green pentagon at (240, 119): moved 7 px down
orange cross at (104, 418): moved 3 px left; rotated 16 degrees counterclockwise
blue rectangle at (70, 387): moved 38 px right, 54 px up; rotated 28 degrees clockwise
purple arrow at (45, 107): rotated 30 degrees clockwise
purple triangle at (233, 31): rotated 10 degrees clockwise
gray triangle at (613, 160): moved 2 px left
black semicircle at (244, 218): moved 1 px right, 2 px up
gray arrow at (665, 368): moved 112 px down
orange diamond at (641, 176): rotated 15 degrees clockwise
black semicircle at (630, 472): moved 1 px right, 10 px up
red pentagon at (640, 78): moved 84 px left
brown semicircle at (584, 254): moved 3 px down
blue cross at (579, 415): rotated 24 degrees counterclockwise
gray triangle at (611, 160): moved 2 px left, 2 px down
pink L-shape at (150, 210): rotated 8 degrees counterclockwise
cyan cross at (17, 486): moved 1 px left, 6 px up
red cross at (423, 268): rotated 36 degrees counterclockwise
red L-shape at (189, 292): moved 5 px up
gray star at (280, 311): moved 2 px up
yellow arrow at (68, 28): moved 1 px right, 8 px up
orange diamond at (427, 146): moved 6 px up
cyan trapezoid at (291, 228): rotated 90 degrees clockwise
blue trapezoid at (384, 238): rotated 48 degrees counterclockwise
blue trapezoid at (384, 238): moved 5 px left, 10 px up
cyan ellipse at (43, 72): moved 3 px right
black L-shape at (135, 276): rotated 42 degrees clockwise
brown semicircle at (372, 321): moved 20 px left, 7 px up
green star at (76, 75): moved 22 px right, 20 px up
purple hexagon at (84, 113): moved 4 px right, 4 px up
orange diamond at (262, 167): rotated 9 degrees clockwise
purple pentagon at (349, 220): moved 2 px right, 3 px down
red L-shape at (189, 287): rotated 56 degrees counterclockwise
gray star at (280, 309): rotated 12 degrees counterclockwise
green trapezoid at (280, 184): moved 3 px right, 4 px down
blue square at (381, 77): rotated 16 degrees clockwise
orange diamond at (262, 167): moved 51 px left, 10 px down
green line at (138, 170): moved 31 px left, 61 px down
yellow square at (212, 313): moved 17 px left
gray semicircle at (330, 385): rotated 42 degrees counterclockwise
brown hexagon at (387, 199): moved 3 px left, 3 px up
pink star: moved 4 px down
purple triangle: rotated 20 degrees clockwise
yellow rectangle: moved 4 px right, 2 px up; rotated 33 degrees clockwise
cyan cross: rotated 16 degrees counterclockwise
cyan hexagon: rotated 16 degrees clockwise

### SET EXERCISE:
Copy every line of the data above word for word, from the first line through the last.

### FINAL RESULT:
green pentagon at (240, 119): moved 7 px down
orange cross at (104, 418): moved 3 px left; rotated 16 degrees counterclockwise
blue rectangle at (70, 387): moved 38 px right, 54 px up; rotated 28 degrees clockwise
purple arrow at (45, 107): rotated 30 degrees clockwise
purple triangle at (233, 31): rotated 10 degrees clockwise
gray triangle at (613, 160): moved 2 px left
black semicircle at (244, 218): moved 1 px right, 2 px up
gray arrow at (665, 368): moved 112 px down
orange diamond at (641, 176): rotated 15 degrees clockwise
black semicircle at (630, 472): moved 1 px right, 10 px up
red pentagon at (640, 78): moved 84 px left
brown semicircle at (584, 254): moved 3 px down
blue cross at (579, 415): rotated 24 degrees counterclockwise
gray triangle at (611, 160): moved 2 px left, 2 px down
pink L-shape at (150, 210): rotated 8 degrees counterclockwise
cyan cross at (17, 486): moved 1 px left, 6 px up
red cross at (423, 268): rotated 36 degrees counterclockwise
red L-shape at (189, 292): moved 5 px up
gray star at (280, 311): moved 2 px up
yellow arrow at (68, 28): moved 1 px right, 8 px up
orange diamond at (427, 146): moved 6 px up
cyan trapezoid at (291, 228): rotated 90 degrees clockwise
blue trapezoid at (384, 238): rotated 48 degrees counterclockwise
blue trapezoid at (384, 238): moved 5 px left, 10 px up
cyan ellipse at (43, 72): moved 3 px right
black L-shape at (135, 276): rotated 42 degrees clockwise
brown semicircle at (372, 321): moved 20 px left, 7 px up
green star at (76, 75): moved 22 px right, 20 px up
purple hexagon at (84, 113): moved 4 px right, 4 px up
orange diamond at (262, 167): rotated 9 degrees clockwise
purple pentagon at (349, 220): moved 2 px right, 3 px down
red L-shape at (189, 287): rotated 56 degrees counterclockwise
gray star at (280, 309): rotated 12 degrees counterclockwise
green trapezoid at (280, 184): moved 3 px right, 4 px down
blue square at (381, 77): rotated 16 degrees clockwise
orange diamond at (262, 167): moved 51 px left, 10 px down
green line at (138, 170): moved 31 px left, 61 px down
yellow square at (212, 313): moved 17 px left
gray semicircle at (330, 385): rotated 42 degrees counterclockwise
brown hexagon at (387, 199): moved 3 px left, 3 px up
pink star: moved 4 px down
purple triangle: rotated 20 degrees clockwise
yellow rectangle: moved 4 px right, 2 px up; rotated 33 degrees clockwise
cyan cross: rotated 16 degrees counterclockwise
cyan hexagon: rotated 16 degrees clockwise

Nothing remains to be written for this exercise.